Each image should be skipped while the records are restated word for word.

(Beginning of DATA SECTION)

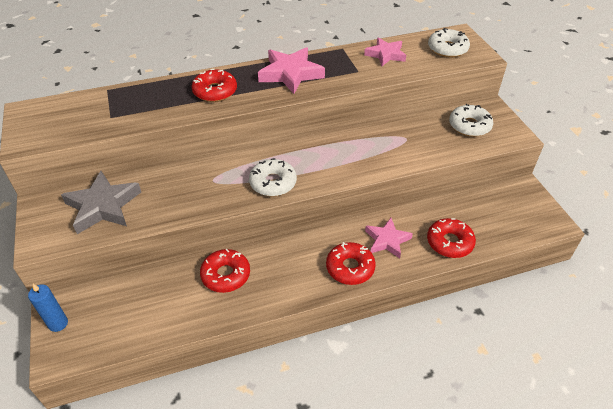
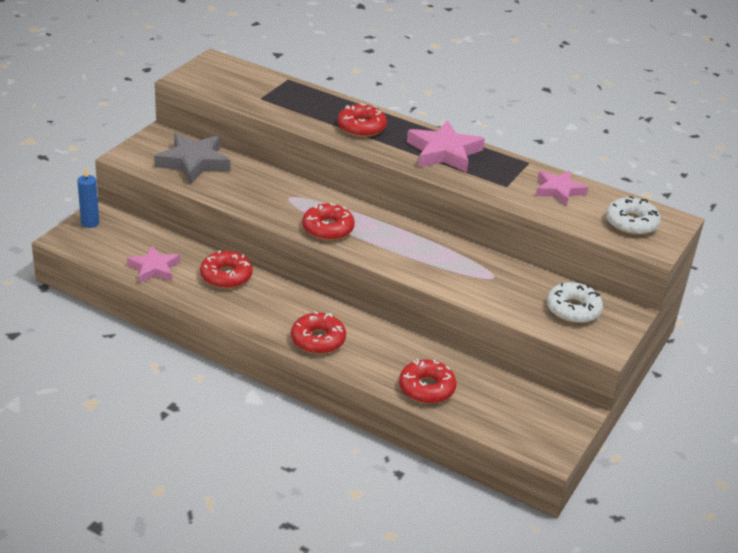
camera: 45 degrees right, 10 degrees down
(273, 183) = (328, 228): white donut -> red donut
(387, 240) = (378, 347): pink star -> pink star (154, 268)

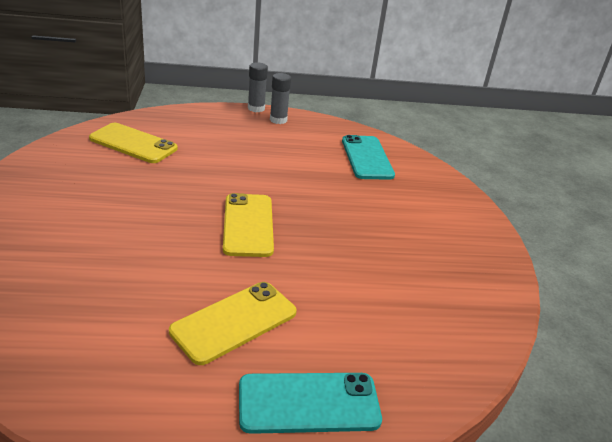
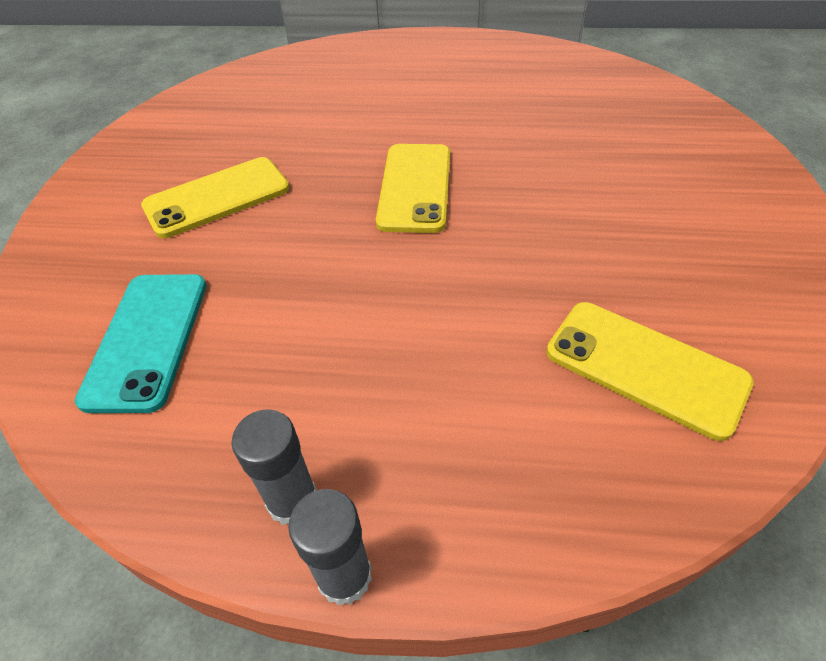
camera: 165 degrees left, 15 degrees up
(234, 322) = (438, 94): yellow phone -> yellow phone (217, 197)
(309, 403) = (386, 53): turquoise phone -> none

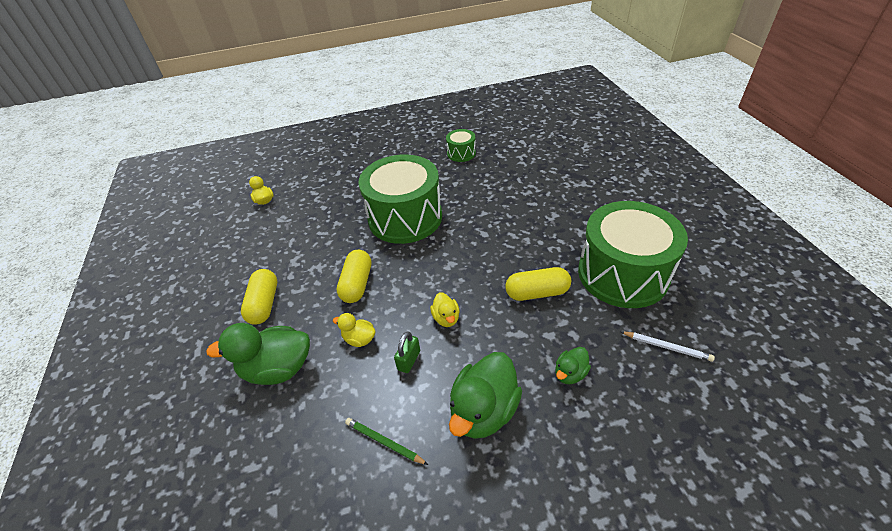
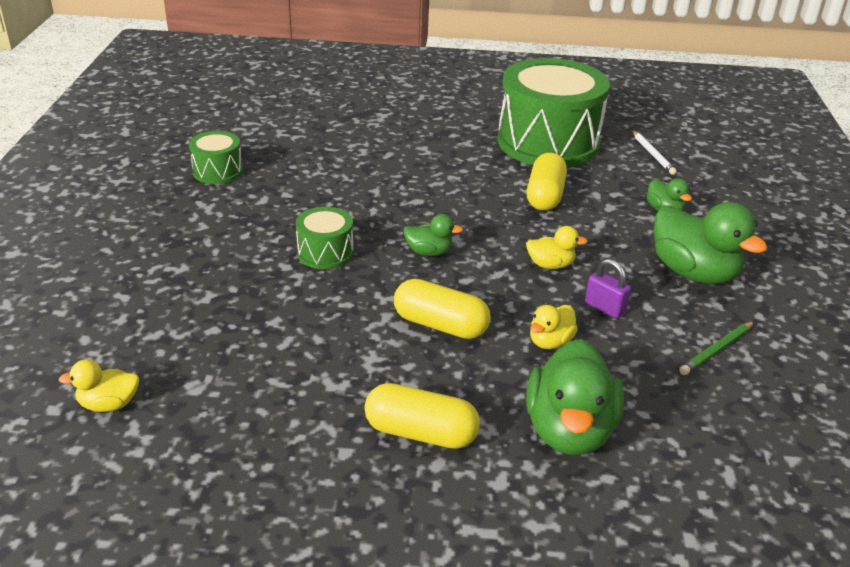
camera: 75 degrees left, 10 degrees down
(405, 217) = (325, 253): green drum -> green drum, size x0.45
(409, 360) = (605, 308): green padlock -> purple padlock
(428, 257) = (429, 252): none -> green duck
(667, 347) = (653, 154): white pencil -> white pencil turned 120 degrees clockwise

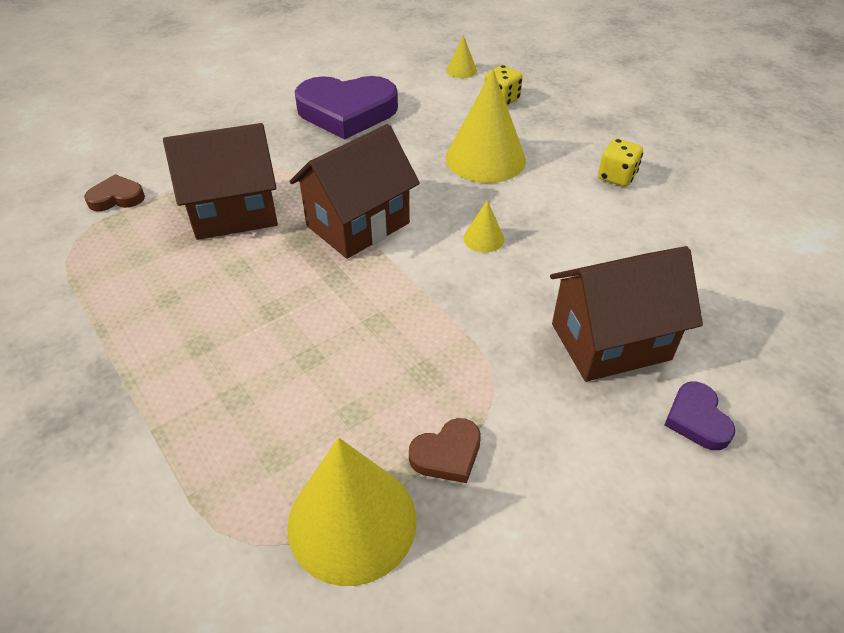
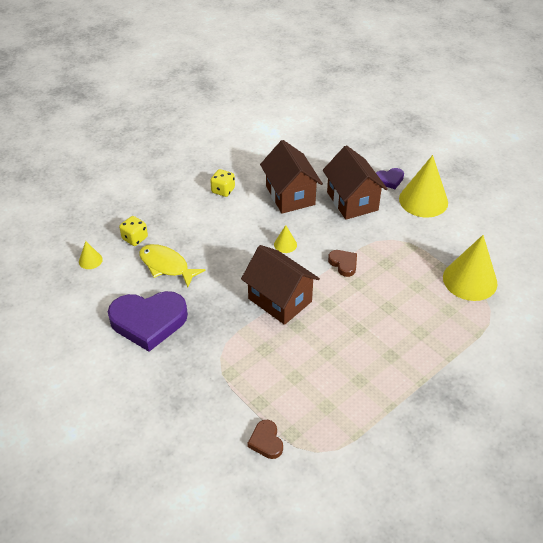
camera: 95 degrees left, 0 degrees up
(234, 212) = (275, 365): brown house -> brown house (290, 195)
(347, 112) = (148, 322): purple heart -> purple heart turned 90 degrees clockwise
(445, 124) = (166, 266): none -> yellow fish
(447, 454) = (429, 253): brown heart -> brown heart (343, 264)
(485, 158) = (207, 245): yellow cone -> yellow cone (423, 200)

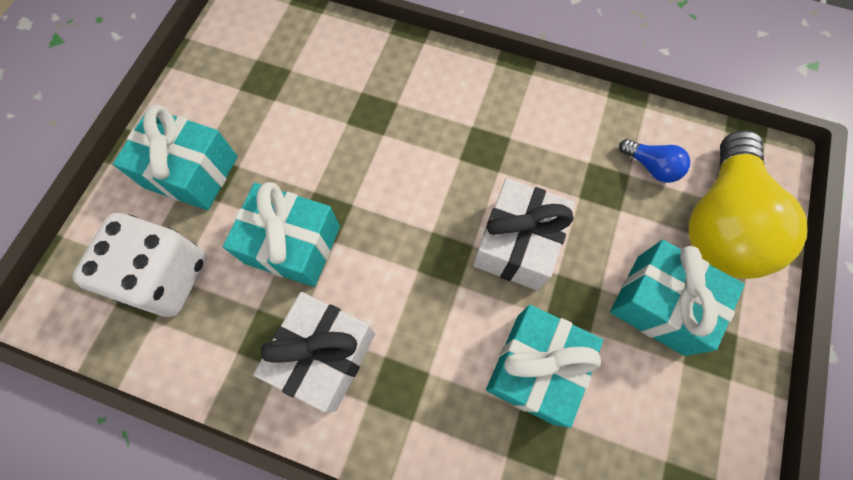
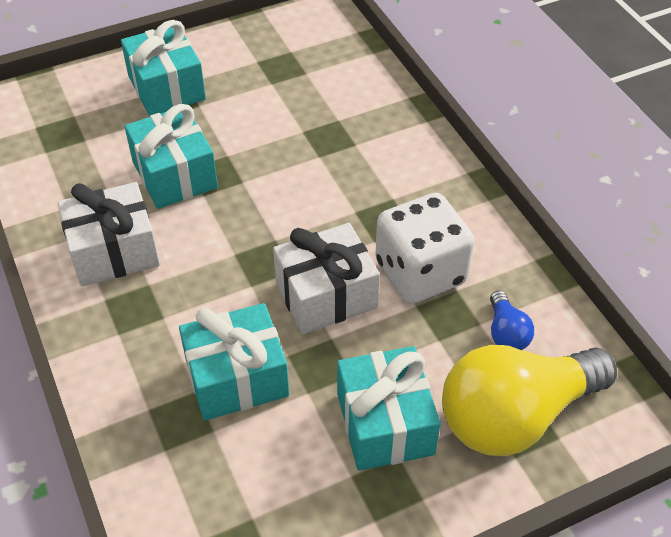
camera: 45 degrees right, 20 degrees down
(165, 276) = (80, 133): white dice -> white dice (420, 272)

(End of DATA SECTION)

▶ [EXERCISE RESULT]:
camera: 45 degrees right, 10 degrees down
(273, 183) = (328, 228): white donut -> red donut
(387, 240) = (378, 347): pink star -> pink star (154, 268)

camera: 165 degrees left, 15 degrees up
(234, 322) = (438, 94): yellow phone -> yellow phone (217, 197)
(309, 403) = (386, 53): turquoise phone -> none

camera: 75 degrees left, 10 degrees down
(405, 217) = (325, 253): green drum -> green drum, size x0.45
(409, 360) = (605, 308): green padlock -> purple padlock
(428, 257) = (429, 252): none -> green duck
(667, 347) = (653, 154): white pencil -> white pencil turned 120 degrees clockwise

camera: 95 degrees left, 0 degrees up
(234, 212) = (275, 365): brown house -> brown house (290, 195)
(347, 112) = (148, 322): purple heart -> purple heart turned 90 degrees clockwise
(445, 124) = (166, 266): none -> yellow fish
(447, 454) = (429, 253): brown heart -> brown heart (343, 264)
(485, 158) = (207, 245): yellow cone -> yellow cone (423, 200)

camera: 45 degrees right, 20 degrees down
(165, 276) = (80, 133): white dice -> white dice (420, 272)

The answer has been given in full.